## TASK GOAL
Take the entries below and write them out exactly, with each picture removed.

## DATA TO USE

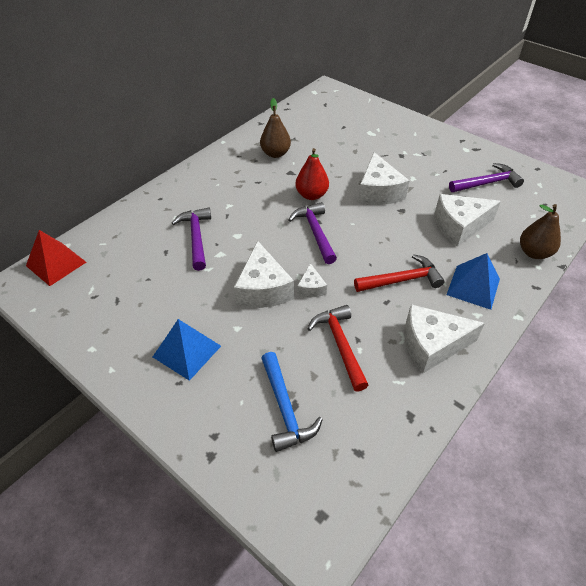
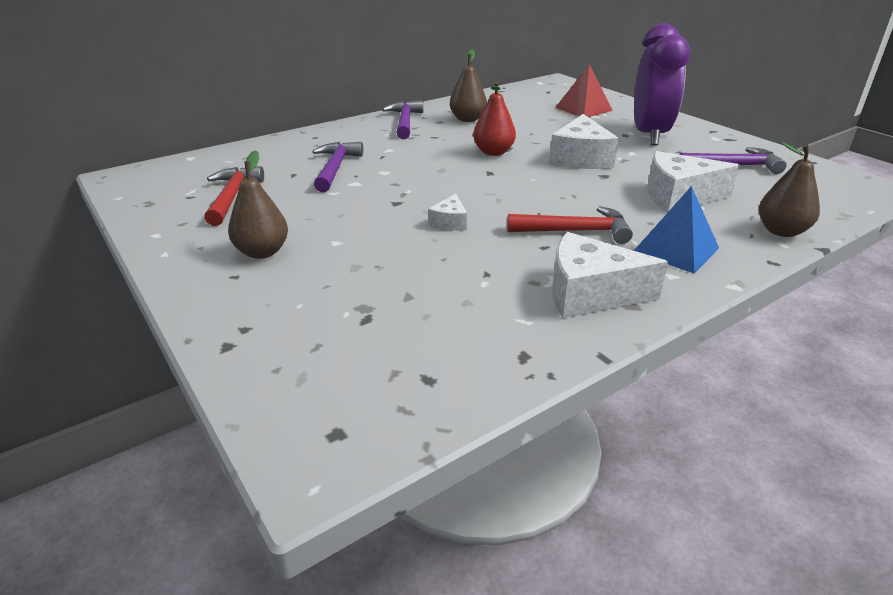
camera: 15 degrees right, 15 degrees down
(56, 264) = (169, 169): red pyramid -> red pyramid (583, 109)
(187, 351) = (262, 252): blue pyramid -> brown pear
(263, 289) = (388, 216): white cheese -> none
(285, 408) = (351, 319): blue hammer -> none
(315, 232) = (481, 180): purple hammer -> purple hammer (405, 122)
(340, 345) = (460, 275): red hammer -> red hammer (232, 197)
(419, 153) = (649, 135): none -> purple clock

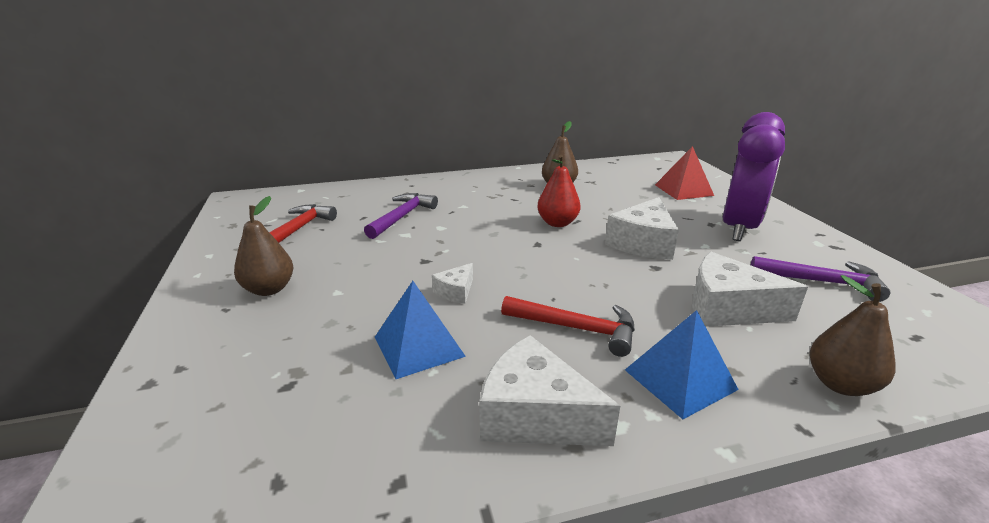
camera: 20 degrees right, 5 degrees down
(405, 122) = (499, 181): purple hammer -> none
(455, 268) = (419, 346): none -> blue pyramid

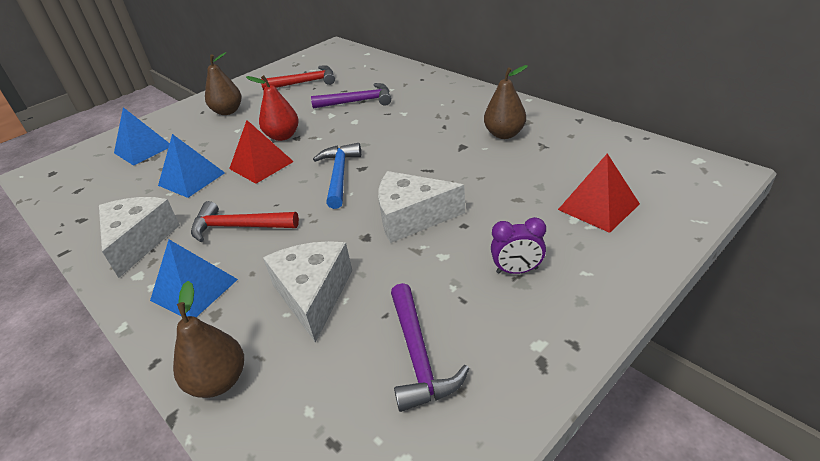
camera: 65 degrees right, 10 degrees up
(249, 381) = (143, 149): none -> blue pyramid
(456, 291) = (261, 165): white cheese -> red pyramid
(537, 256) = (339, 175): none -> blue hammer
(557, 223) = (413, 162): red pear -> red pear (283, 136)
(576, 328) = (239, 227): red hammer -> red hammer turned 105 degrees clockwise
(738, 228) = (517, 270): purple clock -> purple clock, size x0.44

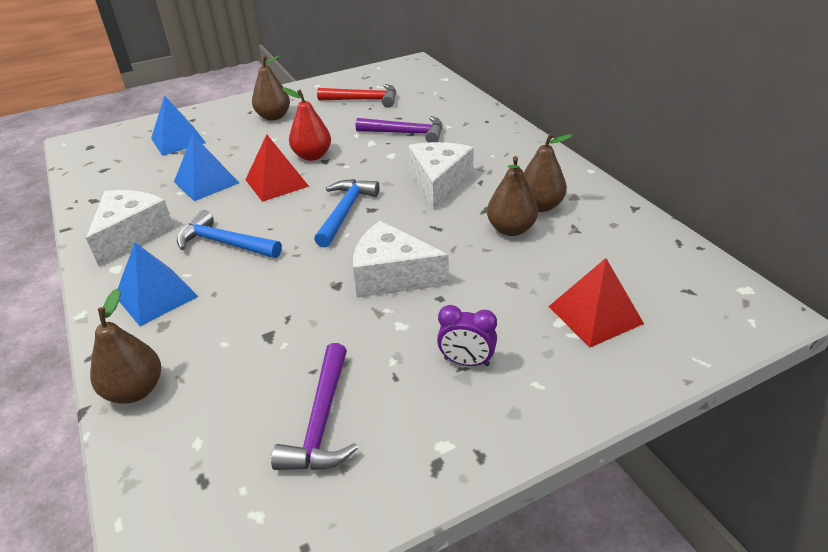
camera: 15 degrees right, 0 degrees up
(239, 227) = (225, 243): red hammer -> blue hammer
(313, 295) = (257, 331): white cheese -> white cheese (439, 183)
(491, 157) = (511, 229): none -> brown pear

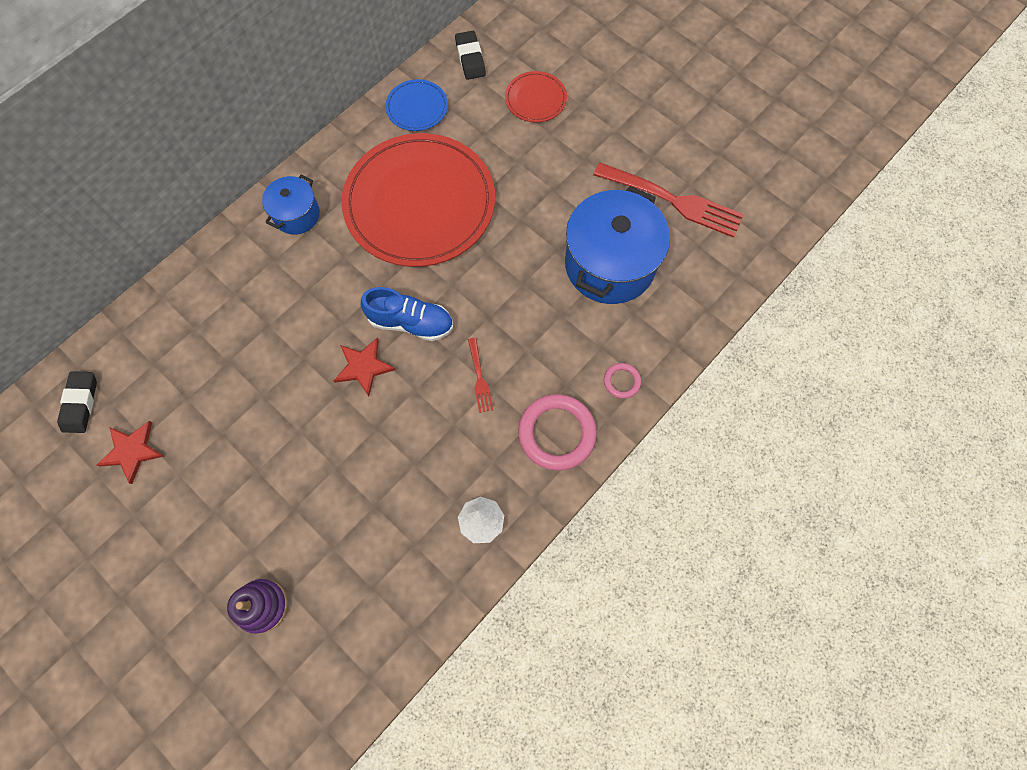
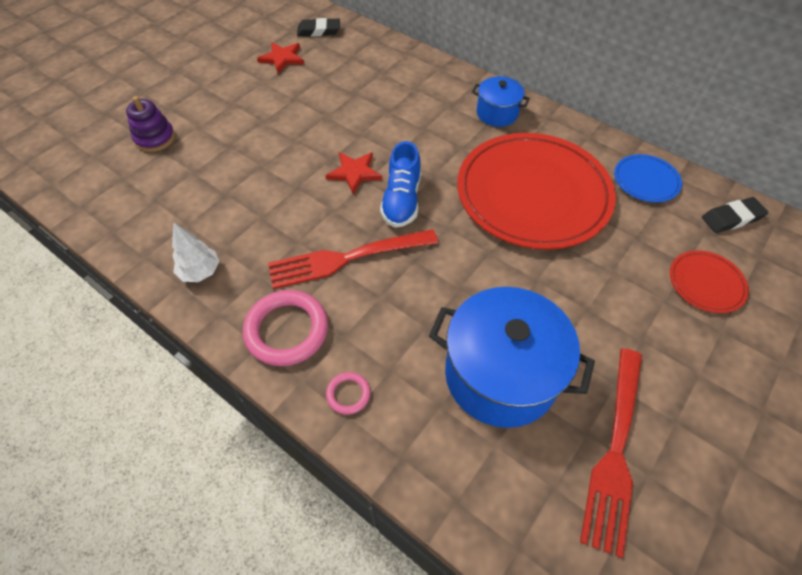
camera: 85 degrees right, 15 degrees down
(479, 377) = (348, 258): red fork -> red fork, size x2.13

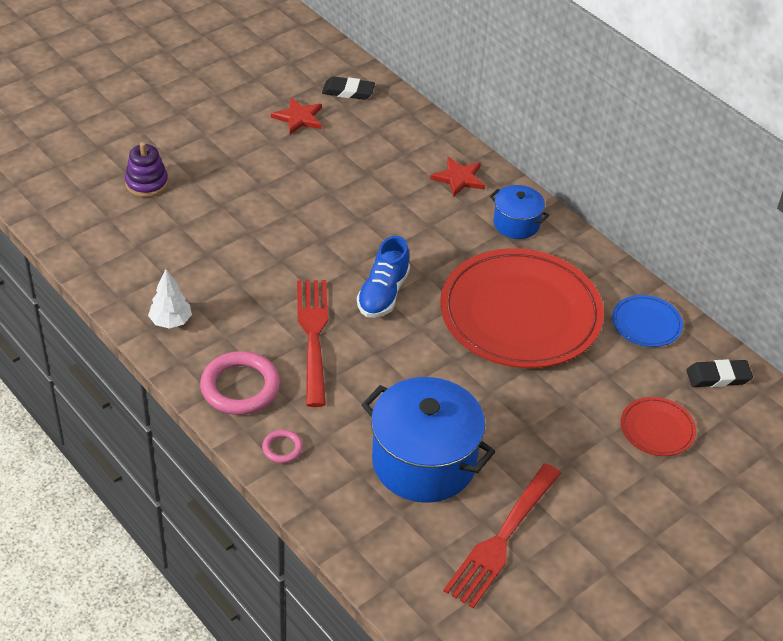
camera: 10 degrees right, 10 degrees down
(348, 258) = (313, 337): red fork -> red fork turned 90 degrees clockwise
(354, 173) = (343, 257): red star -> red star (459, 178)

## WRITTEN RESPONSE
camera: 15 degrees right, 15 degrees down
(56, 264) = (169, 169): red pyramid -> red pyramid (583, 109)
(187, 351) = (262, 252): blue pyramid -> brown pear
(263, 289) = (388, 216): white cheese -> none
(285, 408) = (351, 319): blue hammer -> none
(315, 232) = (481, 180): purple hammer -> purple hammer (405, 122)
(340, 345) = (460, 275): red hammer -> red hammer (232, 197)
(419, 153) = (649, 135): none -> purple clock

camera: 20 degrees right, 5 degrees down
(405, 122) = (499, 181): purple hammer -> none
(455, 268) = (419, 346): none -> blue pyramid

camera: 65 degrees right, 10 degrees up
(249, 381) = (143, 149): none -> blue pyramid
(456, 291) = (261, 165): white cheese -> red pyramid
(537, 256) = (339, 175): none -> blue hammer
(557, 223) = (413, 162): red pear -> red pear (283, 136)
(576, 328) = (239, 227): red hammer -> red hammer turned 105 degrees clockwise
(738, 228) = (517, 270): purple clock -> purple clock, size x0.44

camera: 15 degrees right, 0 degrees up
(239, 227) = (225, 243): red hammer -> blue hammer
(313, 295) = (257, 331): white cheese -> white cheese (439, 183)
(491, 157) = (511, 229): none -> brown pear

camera: 85 degrees right, 15 degrees down
(479, 377) = (348, 258): red fork -> red fork, size x2.13

camera: 10 degrees right, 10 degrees down
(348, 258) = (313, 337): red fork -> red fork turned 90 degrees clockwise
(354, 173) = (343, 257): red star -> red star (459, 178)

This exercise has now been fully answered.